Your assignment: Filter the entries for the word "none". Copy each line in which it occurs.
====
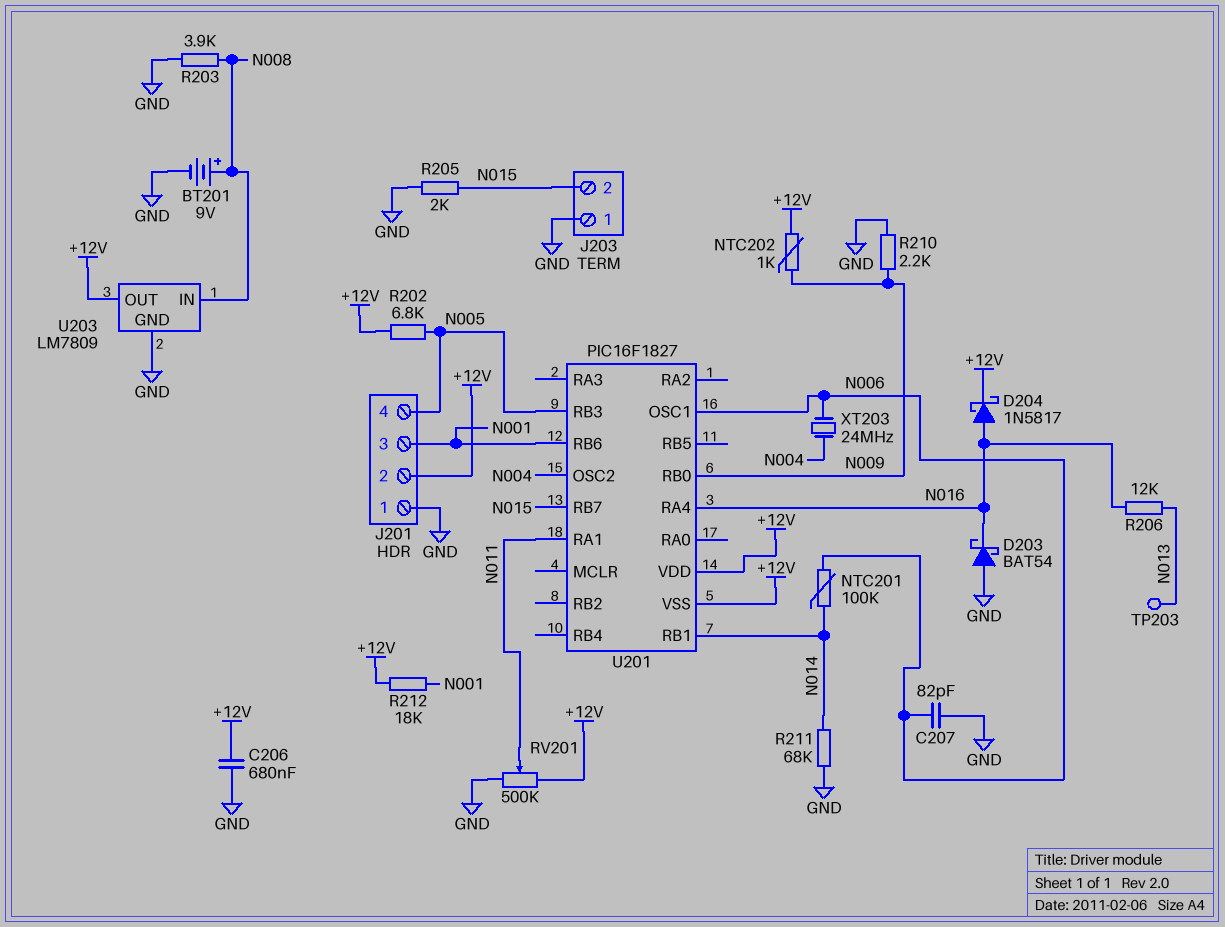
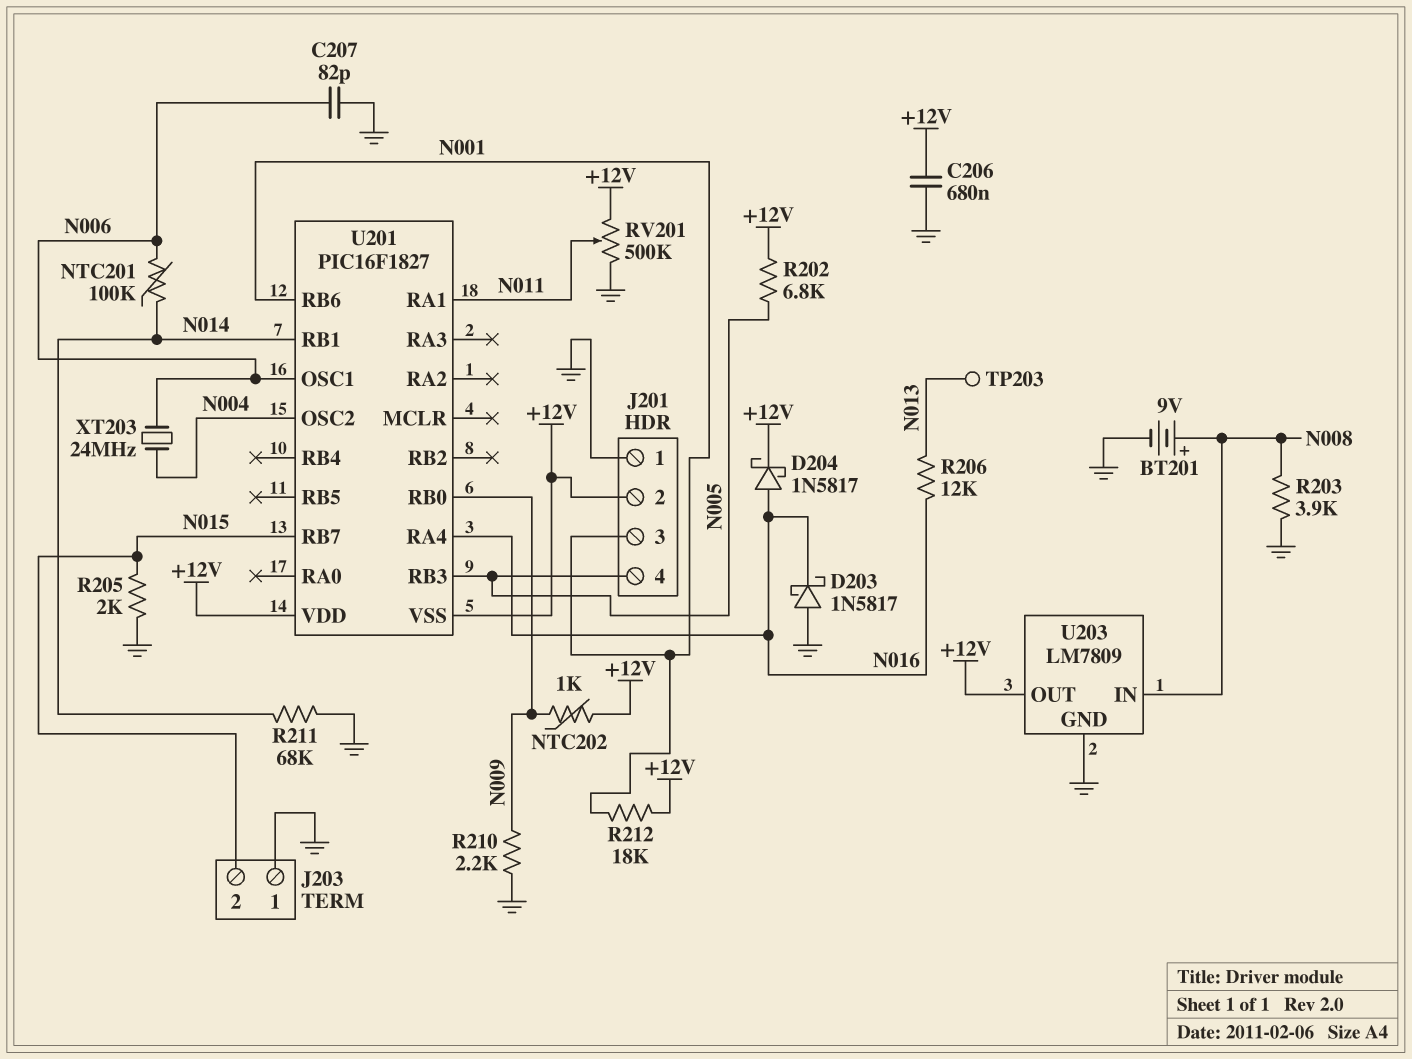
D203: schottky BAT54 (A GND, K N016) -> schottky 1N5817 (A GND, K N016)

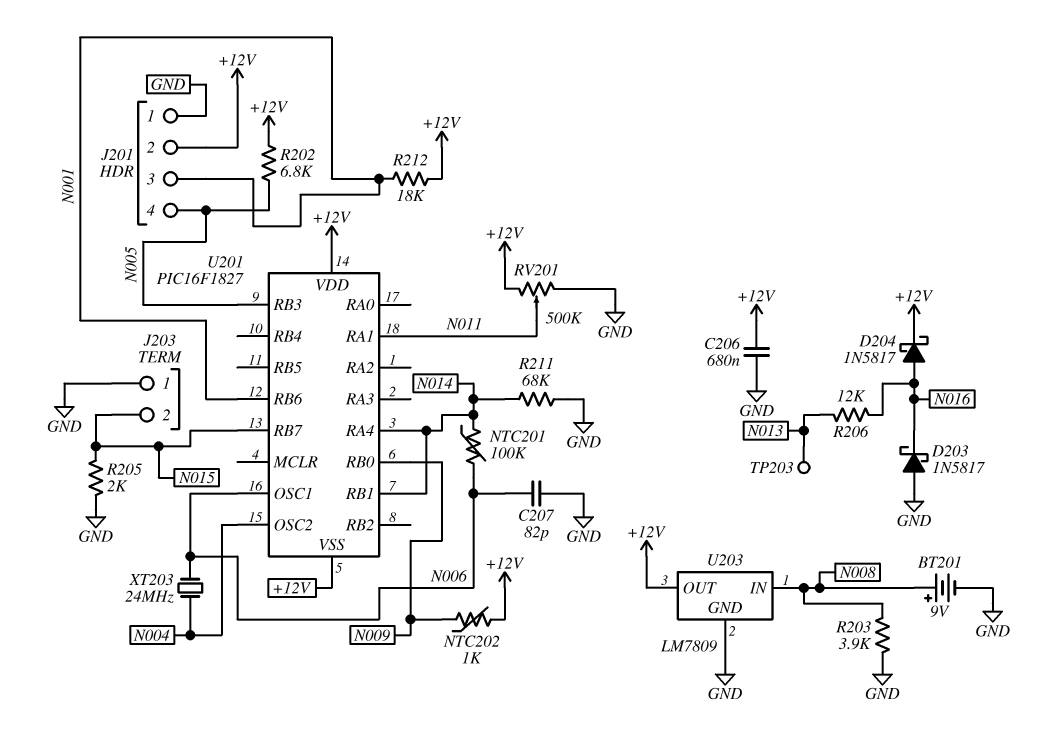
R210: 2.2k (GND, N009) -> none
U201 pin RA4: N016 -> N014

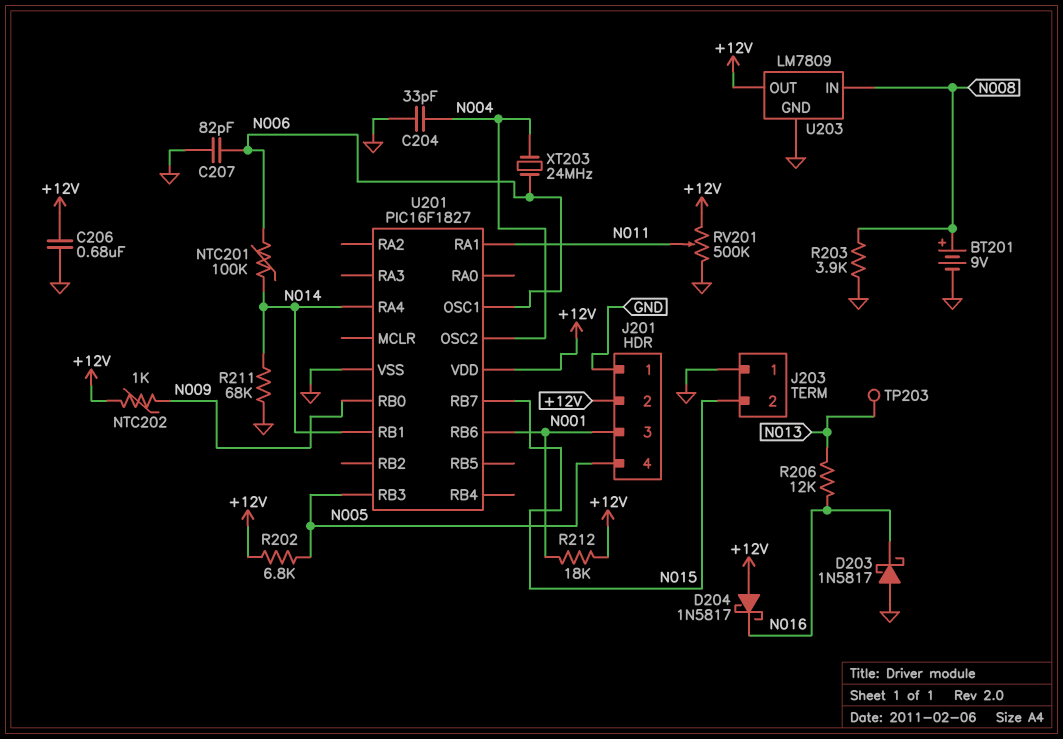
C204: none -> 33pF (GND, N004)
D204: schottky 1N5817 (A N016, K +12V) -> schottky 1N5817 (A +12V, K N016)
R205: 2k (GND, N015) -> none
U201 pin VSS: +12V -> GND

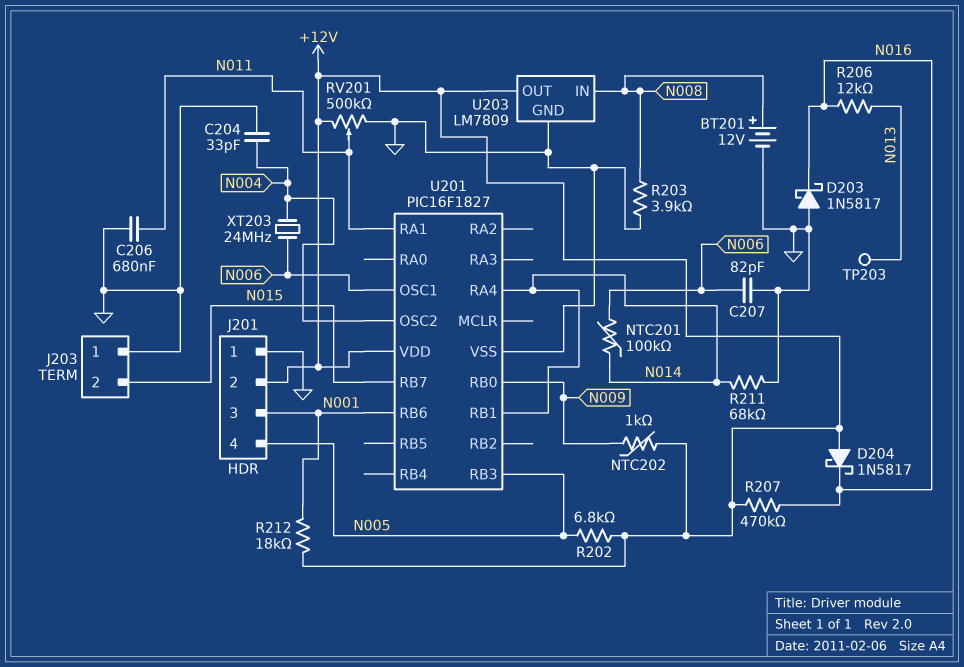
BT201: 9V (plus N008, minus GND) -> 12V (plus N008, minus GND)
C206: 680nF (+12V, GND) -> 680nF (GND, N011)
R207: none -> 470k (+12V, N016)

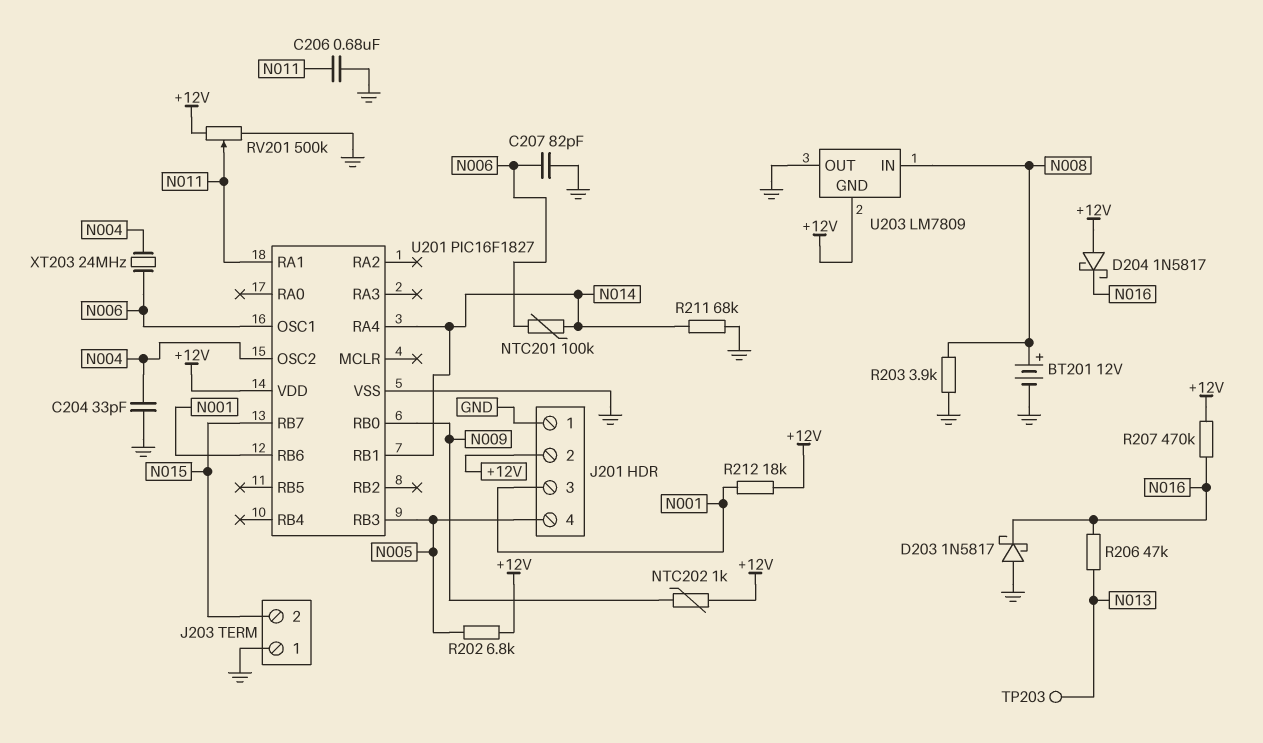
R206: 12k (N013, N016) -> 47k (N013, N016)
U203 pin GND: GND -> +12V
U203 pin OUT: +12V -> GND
====
Reply:
R210: 2.2k (GND, N009) -> none
C204: none -> 33pF (GND, N004)
R205: 2k (GND, N015) -> none
R207: none -> 470k (+12V, N016)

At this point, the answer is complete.